*REQUIRED WORK*
Reproduce, exactly and only, the lines of the data that follows from the one containing "[235 133 290 165]" down to the one containing "[246 171 328 190]", without pictures.

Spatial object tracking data
★ ★ ★ ★ ★ ★ ★

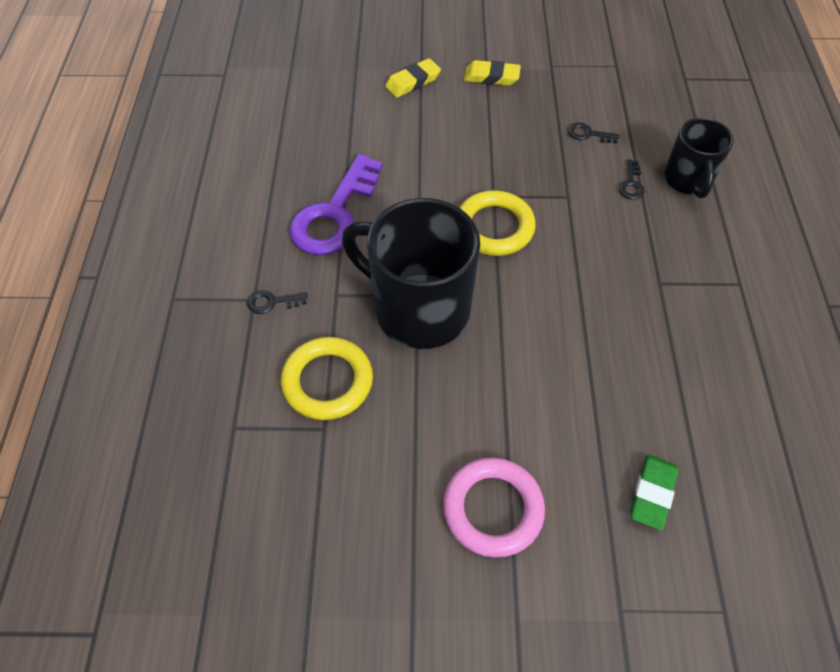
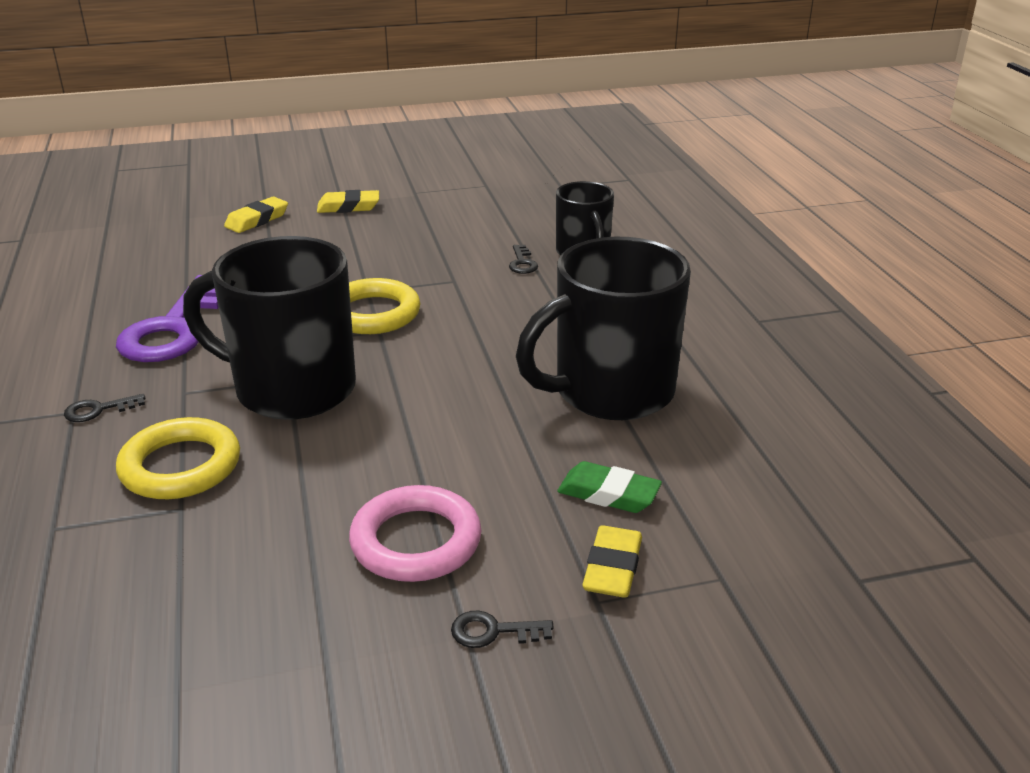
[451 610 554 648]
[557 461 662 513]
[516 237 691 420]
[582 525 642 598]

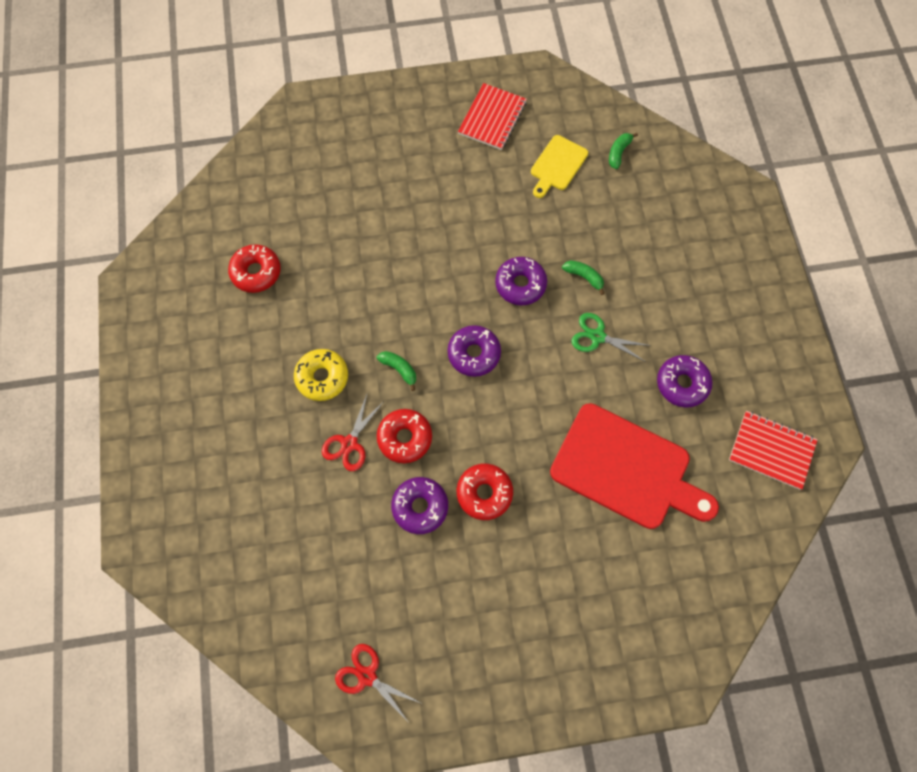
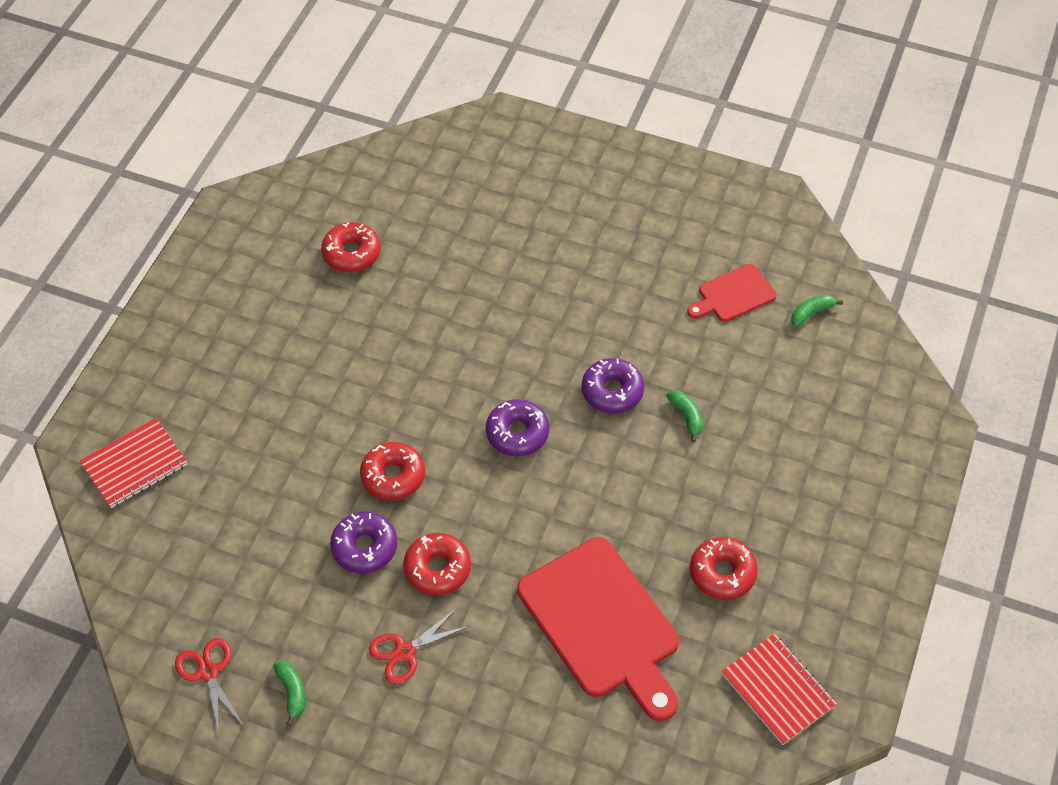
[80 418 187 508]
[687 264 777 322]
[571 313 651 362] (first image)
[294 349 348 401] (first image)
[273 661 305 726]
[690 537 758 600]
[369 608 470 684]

★ ★ ★ ★ ★ ★ ★

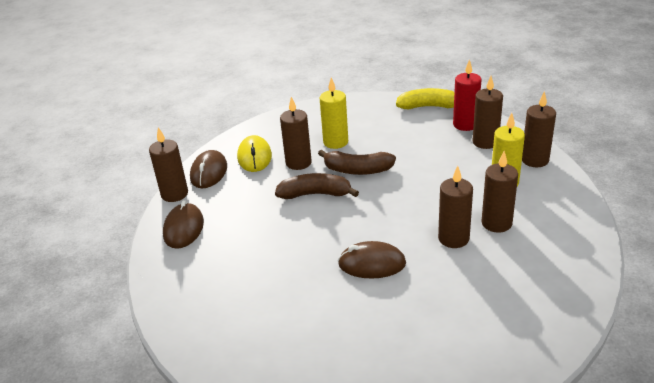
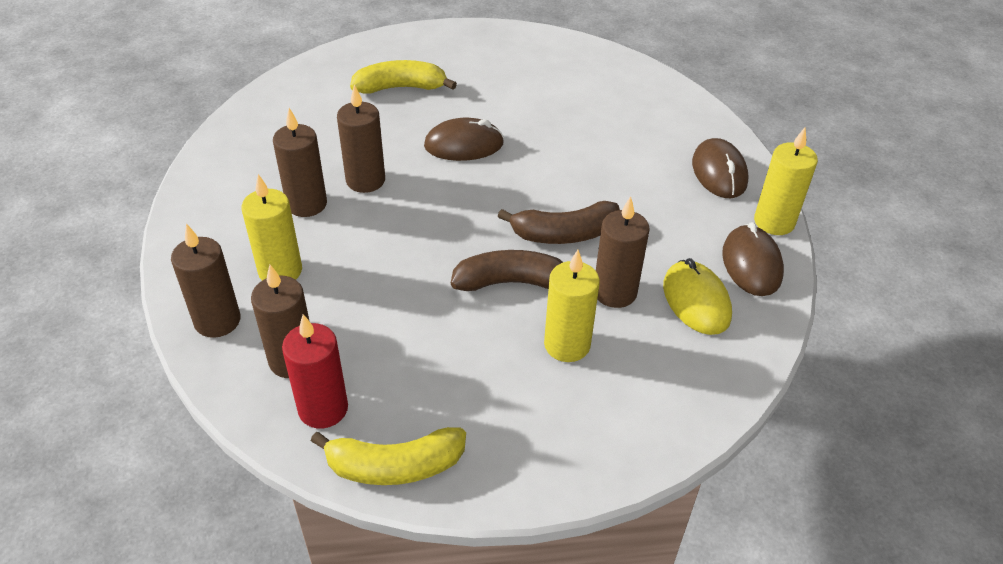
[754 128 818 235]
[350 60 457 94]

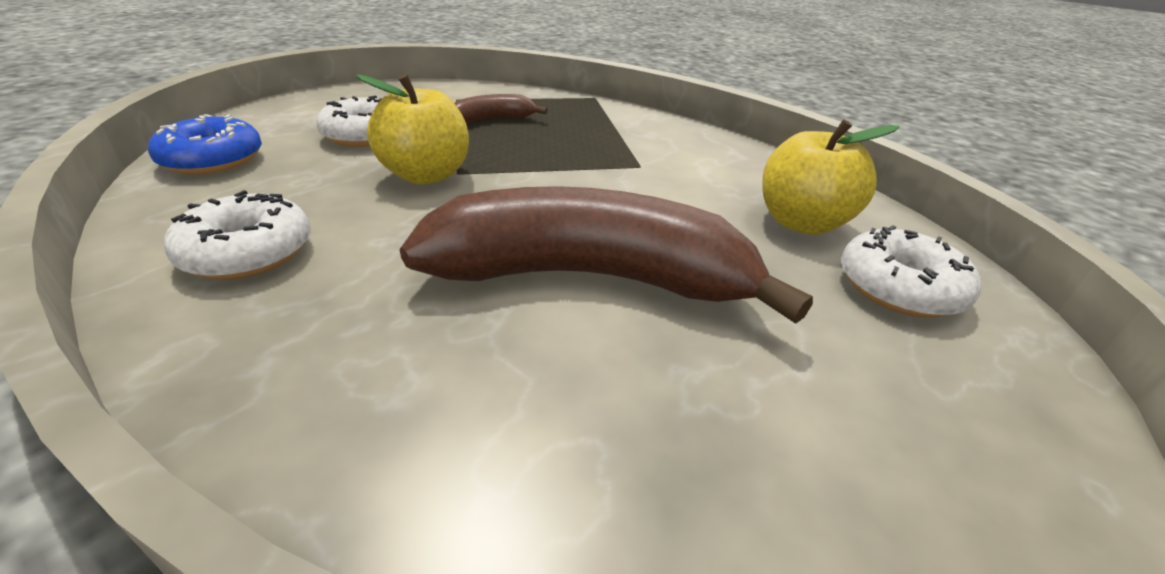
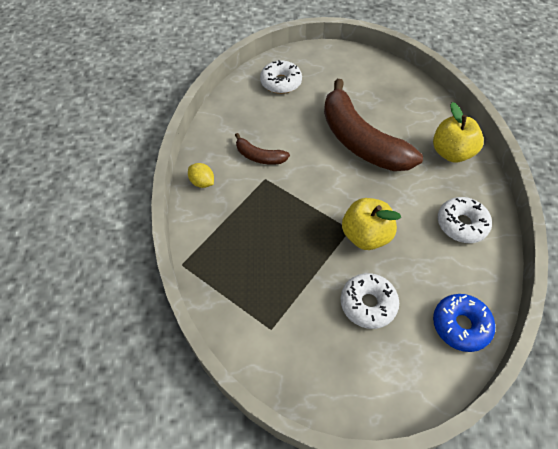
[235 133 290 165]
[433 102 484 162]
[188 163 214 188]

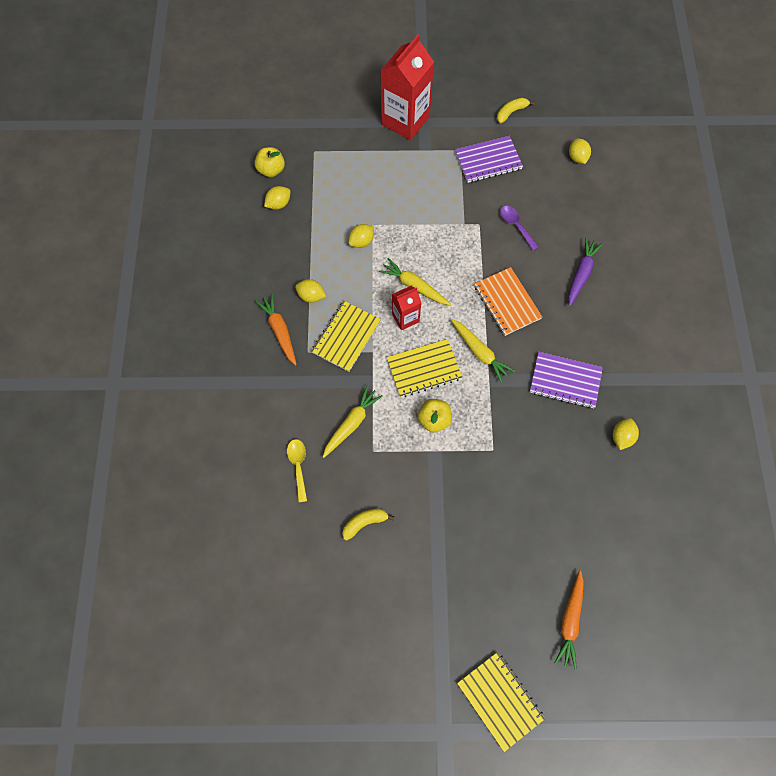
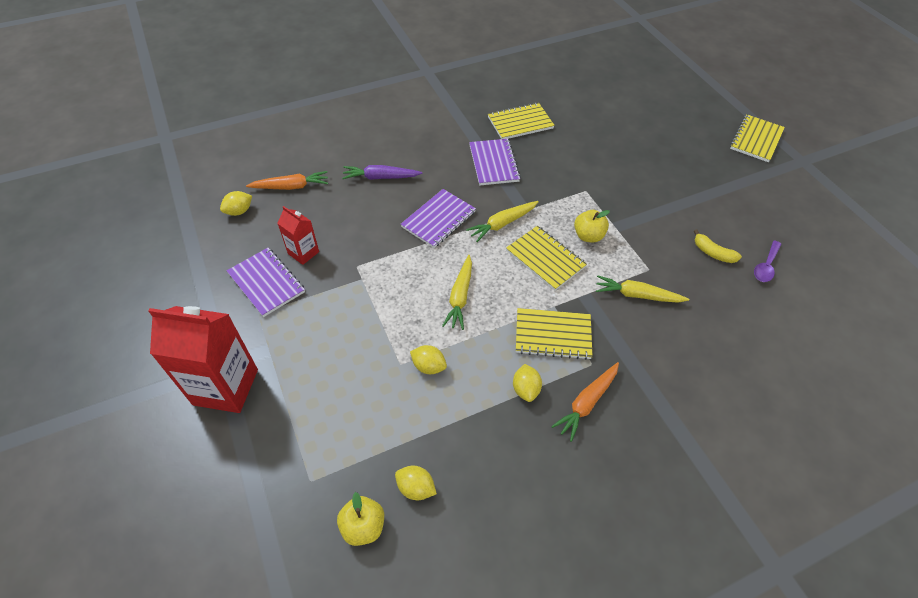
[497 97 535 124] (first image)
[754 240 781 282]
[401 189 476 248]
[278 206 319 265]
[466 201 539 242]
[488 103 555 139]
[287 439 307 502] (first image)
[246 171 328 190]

★ ★ ★ ★ ★ ★ ★

*WRITTEN RESPONSE*
[235 133 290 165]
[433 102 484 162]
[188 163 214 188]

[497 97 535 124] (first image)
[754 240 781 282]
[401 189 476 248]
[278 206 319 265]
[466 201 539 242]
[488 103 555 139]
[287 439 307 502] (first image)
[246 171 328 190]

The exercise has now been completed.